■ **About this exercise**: Pull every line containing "order" out of the listing below.

[Data below Boundary: Start]

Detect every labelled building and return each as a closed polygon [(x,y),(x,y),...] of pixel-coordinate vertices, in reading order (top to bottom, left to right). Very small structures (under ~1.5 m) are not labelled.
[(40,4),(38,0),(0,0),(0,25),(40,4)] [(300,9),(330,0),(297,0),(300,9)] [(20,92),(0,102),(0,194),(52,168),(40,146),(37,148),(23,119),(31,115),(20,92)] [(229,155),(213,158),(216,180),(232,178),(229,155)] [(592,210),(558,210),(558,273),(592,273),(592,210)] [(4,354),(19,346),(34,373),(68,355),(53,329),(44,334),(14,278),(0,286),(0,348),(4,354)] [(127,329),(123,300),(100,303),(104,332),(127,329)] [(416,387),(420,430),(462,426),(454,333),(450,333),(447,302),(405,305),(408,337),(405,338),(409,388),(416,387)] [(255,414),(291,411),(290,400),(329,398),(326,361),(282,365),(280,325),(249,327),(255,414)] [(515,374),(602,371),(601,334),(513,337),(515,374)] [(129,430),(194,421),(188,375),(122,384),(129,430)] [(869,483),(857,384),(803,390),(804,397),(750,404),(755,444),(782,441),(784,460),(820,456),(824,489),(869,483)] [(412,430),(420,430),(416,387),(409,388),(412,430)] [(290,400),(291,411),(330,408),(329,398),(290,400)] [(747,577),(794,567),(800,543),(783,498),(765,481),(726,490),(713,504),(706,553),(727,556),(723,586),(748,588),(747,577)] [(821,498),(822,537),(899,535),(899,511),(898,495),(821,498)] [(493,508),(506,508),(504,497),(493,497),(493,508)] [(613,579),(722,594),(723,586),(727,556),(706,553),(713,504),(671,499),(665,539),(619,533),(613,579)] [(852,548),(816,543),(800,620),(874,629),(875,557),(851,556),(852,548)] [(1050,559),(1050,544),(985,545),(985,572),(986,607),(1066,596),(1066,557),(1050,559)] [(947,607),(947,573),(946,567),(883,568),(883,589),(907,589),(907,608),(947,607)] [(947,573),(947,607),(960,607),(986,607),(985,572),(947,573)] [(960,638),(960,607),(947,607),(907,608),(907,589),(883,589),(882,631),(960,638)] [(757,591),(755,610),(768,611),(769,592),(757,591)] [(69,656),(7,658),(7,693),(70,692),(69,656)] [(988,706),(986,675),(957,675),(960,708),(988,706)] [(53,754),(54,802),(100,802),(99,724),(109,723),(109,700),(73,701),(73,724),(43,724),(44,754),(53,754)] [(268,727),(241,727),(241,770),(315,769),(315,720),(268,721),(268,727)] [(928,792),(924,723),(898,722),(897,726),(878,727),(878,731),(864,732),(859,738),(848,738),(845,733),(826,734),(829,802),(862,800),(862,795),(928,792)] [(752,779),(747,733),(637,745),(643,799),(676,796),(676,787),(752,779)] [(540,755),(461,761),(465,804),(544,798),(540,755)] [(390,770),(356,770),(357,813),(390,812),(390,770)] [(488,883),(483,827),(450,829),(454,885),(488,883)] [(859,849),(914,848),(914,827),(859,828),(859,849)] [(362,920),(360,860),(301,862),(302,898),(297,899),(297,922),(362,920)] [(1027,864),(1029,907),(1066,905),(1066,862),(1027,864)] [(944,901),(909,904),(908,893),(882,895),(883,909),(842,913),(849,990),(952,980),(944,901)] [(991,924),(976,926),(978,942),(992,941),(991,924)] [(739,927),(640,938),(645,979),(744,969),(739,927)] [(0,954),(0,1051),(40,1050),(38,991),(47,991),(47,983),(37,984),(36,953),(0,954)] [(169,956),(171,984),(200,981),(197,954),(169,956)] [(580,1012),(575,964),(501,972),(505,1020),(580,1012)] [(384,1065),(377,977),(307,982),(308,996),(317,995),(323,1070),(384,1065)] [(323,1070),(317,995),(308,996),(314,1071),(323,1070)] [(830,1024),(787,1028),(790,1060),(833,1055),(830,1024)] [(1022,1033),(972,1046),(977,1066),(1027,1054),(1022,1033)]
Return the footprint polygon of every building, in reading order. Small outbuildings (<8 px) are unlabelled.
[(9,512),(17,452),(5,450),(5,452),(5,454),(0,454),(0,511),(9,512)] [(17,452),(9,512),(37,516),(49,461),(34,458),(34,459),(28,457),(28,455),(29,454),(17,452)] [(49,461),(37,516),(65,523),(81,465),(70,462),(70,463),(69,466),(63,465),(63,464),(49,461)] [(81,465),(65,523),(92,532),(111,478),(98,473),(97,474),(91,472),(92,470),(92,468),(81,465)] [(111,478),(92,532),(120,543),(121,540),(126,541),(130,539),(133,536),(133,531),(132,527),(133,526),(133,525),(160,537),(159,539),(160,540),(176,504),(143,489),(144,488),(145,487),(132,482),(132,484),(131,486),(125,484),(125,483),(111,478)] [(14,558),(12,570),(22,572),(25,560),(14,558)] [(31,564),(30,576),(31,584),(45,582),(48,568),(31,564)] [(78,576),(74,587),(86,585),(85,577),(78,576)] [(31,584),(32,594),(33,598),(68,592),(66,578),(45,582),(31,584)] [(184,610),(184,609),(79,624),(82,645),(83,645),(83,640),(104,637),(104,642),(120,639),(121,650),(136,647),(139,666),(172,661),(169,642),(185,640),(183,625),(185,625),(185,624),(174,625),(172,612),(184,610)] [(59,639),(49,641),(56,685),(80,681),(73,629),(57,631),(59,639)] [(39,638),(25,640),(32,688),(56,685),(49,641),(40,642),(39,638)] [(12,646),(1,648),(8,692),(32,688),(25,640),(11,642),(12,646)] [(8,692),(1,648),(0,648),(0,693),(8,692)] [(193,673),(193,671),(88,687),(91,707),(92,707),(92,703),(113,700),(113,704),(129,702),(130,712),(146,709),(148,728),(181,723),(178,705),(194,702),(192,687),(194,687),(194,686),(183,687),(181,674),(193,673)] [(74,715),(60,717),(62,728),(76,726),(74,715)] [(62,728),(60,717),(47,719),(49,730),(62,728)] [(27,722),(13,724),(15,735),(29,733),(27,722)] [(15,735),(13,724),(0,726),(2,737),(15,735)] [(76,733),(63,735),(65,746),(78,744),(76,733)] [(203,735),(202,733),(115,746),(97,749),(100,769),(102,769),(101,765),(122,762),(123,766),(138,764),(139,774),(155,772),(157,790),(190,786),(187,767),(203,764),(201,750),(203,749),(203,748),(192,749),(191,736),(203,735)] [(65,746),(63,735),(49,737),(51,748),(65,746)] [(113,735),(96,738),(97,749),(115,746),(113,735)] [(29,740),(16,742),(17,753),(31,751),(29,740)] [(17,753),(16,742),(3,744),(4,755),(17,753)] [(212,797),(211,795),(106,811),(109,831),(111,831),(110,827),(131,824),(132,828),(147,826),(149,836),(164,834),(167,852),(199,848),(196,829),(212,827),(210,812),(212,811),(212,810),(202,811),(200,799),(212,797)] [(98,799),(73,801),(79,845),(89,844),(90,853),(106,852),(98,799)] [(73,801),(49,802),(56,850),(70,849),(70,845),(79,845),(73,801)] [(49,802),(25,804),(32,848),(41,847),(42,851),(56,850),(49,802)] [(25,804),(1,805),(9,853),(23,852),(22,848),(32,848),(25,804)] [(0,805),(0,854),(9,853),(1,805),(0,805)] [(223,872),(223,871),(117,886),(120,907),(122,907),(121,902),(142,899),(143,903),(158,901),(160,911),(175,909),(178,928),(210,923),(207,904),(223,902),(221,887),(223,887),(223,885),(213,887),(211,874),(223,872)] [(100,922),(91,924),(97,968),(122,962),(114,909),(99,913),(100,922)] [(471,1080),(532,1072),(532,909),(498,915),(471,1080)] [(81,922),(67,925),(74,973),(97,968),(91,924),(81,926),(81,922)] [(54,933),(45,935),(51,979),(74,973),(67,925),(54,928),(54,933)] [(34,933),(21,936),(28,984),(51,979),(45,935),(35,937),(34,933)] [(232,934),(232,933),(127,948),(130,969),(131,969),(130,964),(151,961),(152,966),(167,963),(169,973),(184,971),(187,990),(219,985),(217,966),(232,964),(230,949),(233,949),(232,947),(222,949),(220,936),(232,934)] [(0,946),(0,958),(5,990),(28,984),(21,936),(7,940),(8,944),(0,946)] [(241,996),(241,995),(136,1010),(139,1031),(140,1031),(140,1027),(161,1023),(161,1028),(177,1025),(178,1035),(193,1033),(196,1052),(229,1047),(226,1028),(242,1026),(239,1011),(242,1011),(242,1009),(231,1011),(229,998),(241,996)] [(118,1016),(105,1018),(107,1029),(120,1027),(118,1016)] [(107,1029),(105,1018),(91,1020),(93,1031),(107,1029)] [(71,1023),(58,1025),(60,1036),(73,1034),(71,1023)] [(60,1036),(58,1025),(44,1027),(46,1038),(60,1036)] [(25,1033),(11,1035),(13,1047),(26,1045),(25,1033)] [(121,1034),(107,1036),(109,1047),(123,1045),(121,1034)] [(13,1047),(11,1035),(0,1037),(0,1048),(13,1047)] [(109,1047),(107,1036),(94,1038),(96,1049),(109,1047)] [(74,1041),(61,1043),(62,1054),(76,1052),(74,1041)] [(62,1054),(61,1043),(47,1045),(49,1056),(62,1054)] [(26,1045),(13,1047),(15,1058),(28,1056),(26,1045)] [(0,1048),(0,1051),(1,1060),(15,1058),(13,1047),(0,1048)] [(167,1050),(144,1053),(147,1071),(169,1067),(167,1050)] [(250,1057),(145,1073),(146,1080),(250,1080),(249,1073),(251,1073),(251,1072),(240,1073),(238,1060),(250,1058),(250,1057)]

[Data below Boundary: End]

■ **The completed task**:
Detect every labelled building and return each as a closed polygon [(x,y),(x,y),...] of pixel-coordinate vertices, in reading order (top to bottom, left to right). Very small structures (under ~1.5 m) are not labelled.
Return the footprint polygon of every building, in reading order. Small outbuildings (<8 px) are unlabelled.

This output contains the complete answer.